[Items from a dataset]
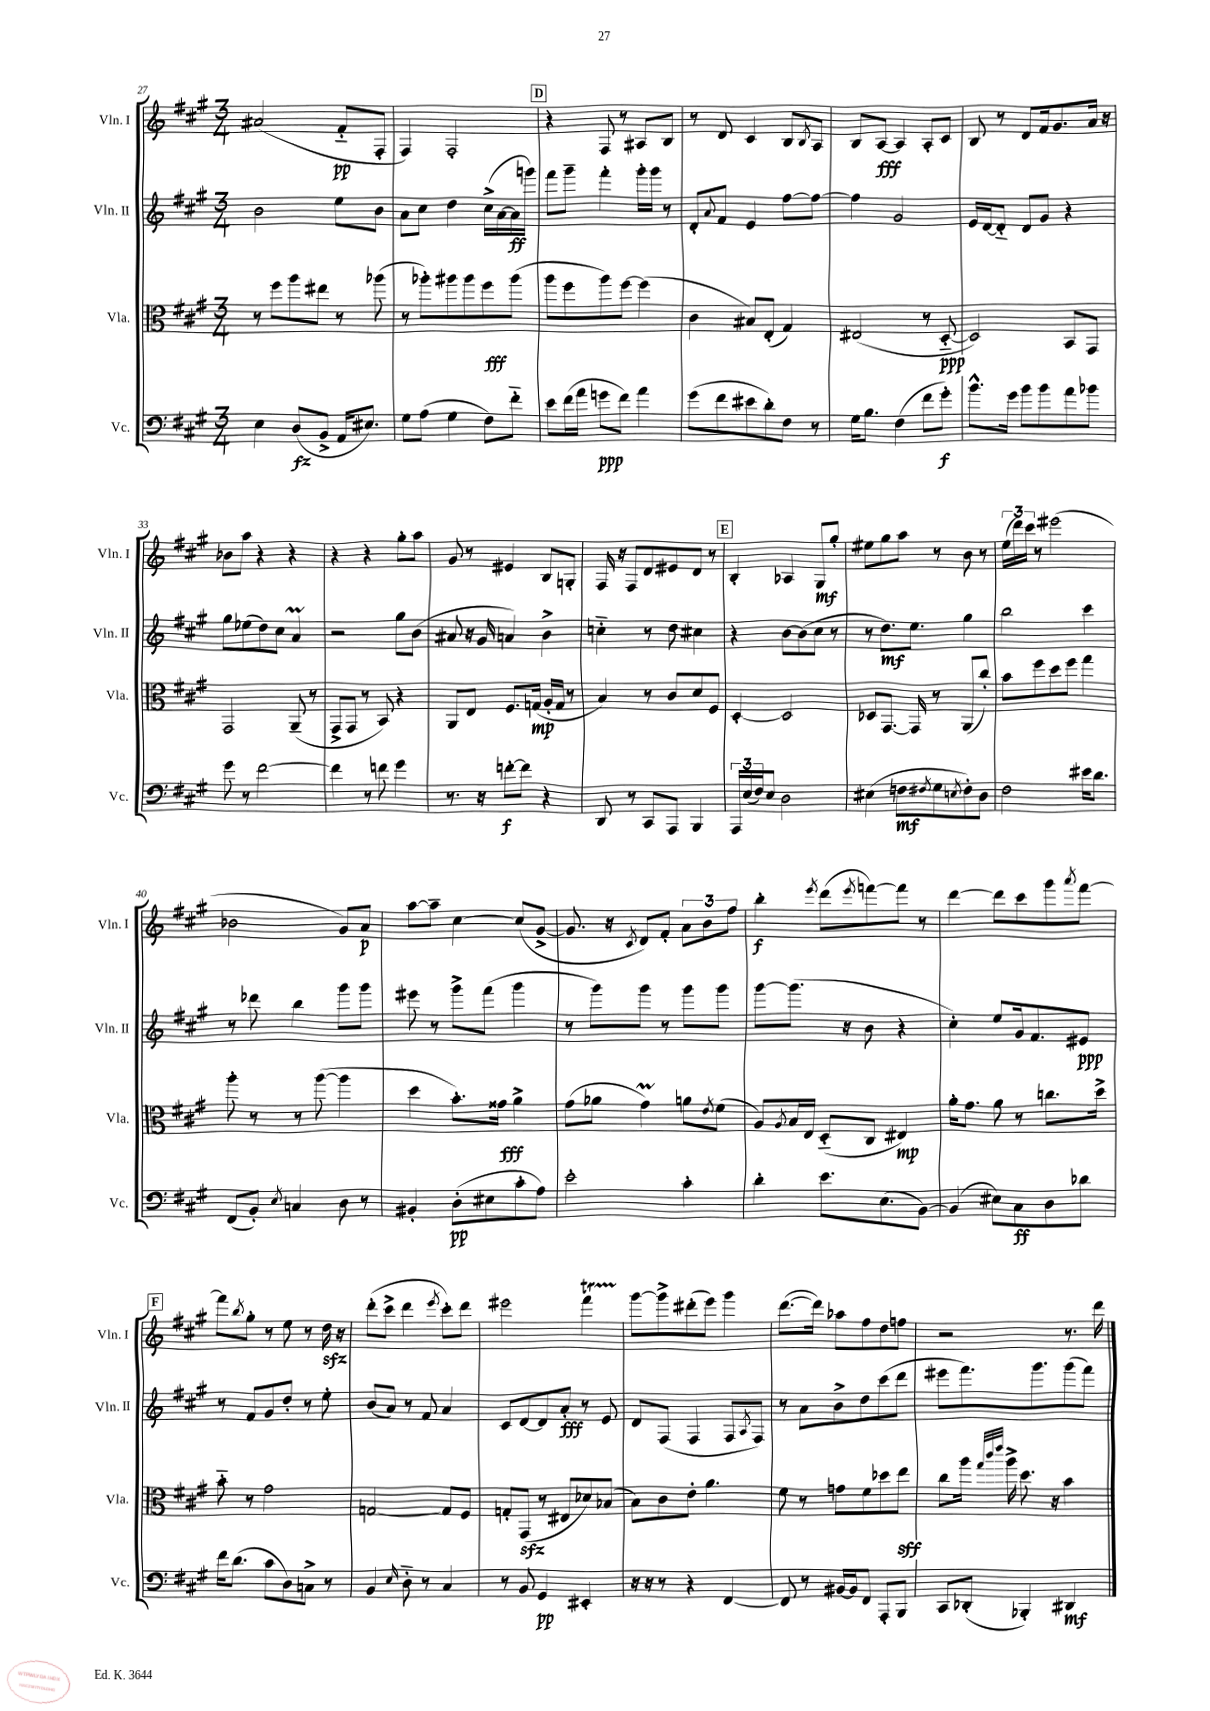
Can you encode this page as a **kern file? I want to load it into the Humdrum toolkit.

**kern	**kern	**kern	**kern
*staff4	*staff3	*staff2	*staff1
*clefF4	*clefC3	*clefG2	*clefG2
*k[f#c#g#]	*k[f#c#g#]	*k[f#c#g#]	*k[f#c#g#]
*M3/4	*M3/4	*M3/4	*M3/4
4E	8r	2b	(2a#
.	8ff#	.	.
(8D	8aa	.	.
8BB^	8ee#	.	.
16AA	8r	8ee	8f#'~
8.E#)	.	.	.
.	(8aa-	8b	8F#'
=	=	=	=
8G#	8r	8a	4F#)
(8A	8aa-')	8cc#	.
4G#	8aa#	4dd	2F#'
.	8aa#	.	.
8F#)	8ff#	(16cc#^	.
.	.	[16a	.
8f#'~	(8aa#	16a]	.
.	.	16ggg)	.
=	=	=	=
8e	8aa	8fff#	4r
(16f#	8ff#	8ggg#~	.
16a	.	.	.
8g	8aa)	4fff#'	8F#
8f#)	[8ff#	.	8r
4a	(4ff#]	16ggg#'	8A#
.	.	16ggg#	.
.	.	8r	8B
=	=	=	=
(8g#	4c#	8d'	8r
.	.	8qqa	.
8f#	.	8f#	8d
8e#	8B#)	4e	4c#
8d')	(8E'	.	.
8F#	4G#)	[8ff#	8B
.	.	.	8qB
8r	.	8ff#_	8A
=	=	=	=
16G#	(2E#	4ff#]	8B
8.B	.	.	.
.	.	.	[8A
(4F#	.	2g#	4A]
8f#	8r	.	8A'
8g#')	[8D'~	.	8c#
=	=	=	=
8.b^^	2D])	16e	8B
.	.	[16d	.
.	.	8d'~]	8r
16g#	.	.	.
8b	.	8d	8d
8b	.	8g#	16f#
.	.	.	8.g#
8a	8BB	4r	.
8b-	8GG#	.	16a
.	.	.	16r
=	=	=	=
8g#	2GG#	8gg#	8b-
8r	.	(8ee-	8aa
[2f#	.	8dd)	4r
.	.	8cc#	.
.	(8AA~	4a	4r
.	8r	.	.
=	=	=	=
4f#]	8GG#^	2r	4r
.	8GG#	.	.
8r	8r	.	4r
8f	8BB)	.	.
4g#	4r	8gg#	8gg#'
.	.	(8b	8aa
=	=	=	=
8.r	8AA	8a#	8g#
.	8E	16r	8r
16r	.	16g#	.
[8f'	8.F#	4a)	4e#
8f]	.	.	.
.	(16G	.	.
4r	16A'	4b^	8B
.	16G	.	.
.	8r	.	8G'
=	=	=	=
8DD	4B)	4cc'~	16F#
.	.	.	16r
8r	.	.	8F#
8CC#	8r	8r	8d
8AAA	8c#	8dd	8e#
4BBB	8d	4cc#	8d
.	8F#	.	8r
=	=	=	=
24AAA	[4D'	4r	4B'
(24E	.	.	.
24F#)	.	.	.
8E	.	.	.
2D	2D]	[8b	4A-
.	.	(8b]	.
.	.	8cc#	8G#
.	.	8r	8gg#'
=	=	=	=
(4E#	8D-	8r	8ee#
.	[8.GG#	8.dd)	8gg#
8F	.	.	8aa
.	16GG#]	8.ee	.
8qF#	.	.	.
8G#	8r	.	8r
8qE	.	.	.
8F#')	(8AA	4gg#	8b
8D	8cc#')	.	8r
=	=	=	=
2F#	8b	2bb	(24ee
.	.	.	24ddd)
.	.	.	24ccc#
.	8ff#	.	8r
.	8dd	.	(2eee#
.	8ff#	.	.
16e#	4gg#	4ccc#	.
8.d	.	.	.
=	=	=	=
(8FF#	8aa'	8r	2b-
8BB')	8r	8ddd-	.
8qE	.	.	.
4C	8r	4bb	.
.	([8aa	.	.
8D	4aa]	8ggg#	8g#)
8r	.	8ggg#	8a
=	=	=	=
4BB#'	4dd	8eee#	[8aa
.	.	8r	8aa~]
(8D'	8.b')	8ggg#^	[4cc#
8E#	.	(8fff#	.
.	16g##	.	.
8c#'	4a^	4ggg#	(8cc#]
8A)	.	.	[8g#^
=	=	=	=
2e'	(8g#	8r	8.g#]
.	8a-	8ggg#)	.
.	.	.	16r
.	.	.	8qc#
.	4g#)	8ggg#	8d)
.	.	8r	8f#'
4c#'	8a	8ggg#	12a
.	.	.	12b
.	8qe	.	.
.	(8f#	8ggg#	.
.	.	.	12ff#
=	=	=	=
4d'	8A)	[8ggg#	4bb'
.	8qA	.	.
.	16B	(8.ggg#]	.
.	16E	.	.
.	.	.	8qeee
8.e	(8D'~	.	(8ddd
.	.	16r	.
.	.	.	8qeee
.	8C#	8b	[8fff)
(8.E	.	.	.
.	4E#)	4r	8fff]
[8BB)	.	.	8r
=	=	=	=
(4BB]	16a'	4cc#')	[4ddd
.	8.g#	.	.
8E#)	8a	8ee	8ddd]
8C#	8r	16g#	8ccc#
.	.	8.f#	.
8D	8.cc	.	8ggg#
.	.	.	8qaaa
8d-	.	8e#	[8fff#
.	16dd^	.	.
=	=	=	=
16f#	8b'~	8r	8fff#]
(8.d	.	.	.
.	.	.	8qbb
.	8r	8f#	8gg#'
8c#	2g#	8g#	8r
8D)	.	8dd'	8ee
8C^	.	8r	8r
8r	.	8ee'	16dd
.	.	.	16r
=	=	=	=
4BB	[2G	(8b	(8ddd'
.	.	8a)	8ccc#^
16qqE	.	.	.
8D'~	.	8r	4ddd
8r	.	8f#	.
.	.	.	8qeee
4C#	8G]	4a	8ccc#')
.	8F#	.	8ddd
=	=	=	=
8r	8G'	8c#	2eee#
8BB	(8GG#	[8d	.
4GG#	8r	8d]	.
.	8E#	8a'	.
4EE#'	8d-)	8r	4fff#
.	(8B-	8e	.
=	=	=	=
16r	8B)	8d	[8ggg#
16r	.	.	.
8r	8c#	(8F#	8ggg#^]
4r	8e'	4F#	(8ddd#'
.	4.a	.	8eee)
[4FF#	.	8F#	4ggg#
.	.	8qA	.
.	.	8F#)	.
=	=	=	=
8FF#]	8f#	8r	([8.ddd
8r	8r	8a	.
.	.	.	16ddd])
[16BB#	8g	8b^	8aa-
16BB#]	.	.	.
8FF#	8f#	8dd	8ff#
8AAA'	8dd-	(8ccc#	8dd
8BBB	8ee	8ddd	8ff
=	=	=	=
8CC#	8cc#	8eee#	2r
(8DD-'	16aa	8.fff#)	.
.	32qqgg#	.	.
.	32qqccc#	.	.
.	32qqeee	.	.
.	16aa^	.	.
4BBB-')	8.dd	.	.
.	.	8.ggg#	.
.	16r	.	.
4DD#	4b	(8ggg#	8.r
.	.	8fff#)	.
.	.	.	16ddd
==	==	==	==
*-	*-	*-	*-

**REQUIREMENT**
Pull out every line in the entries above that contains the string "kern".

**TASK OUTPUT**
Can you encode this page as a **kern file? I want to load it into the Humdrum toolkit.
**kern	**kern	**kern	**kern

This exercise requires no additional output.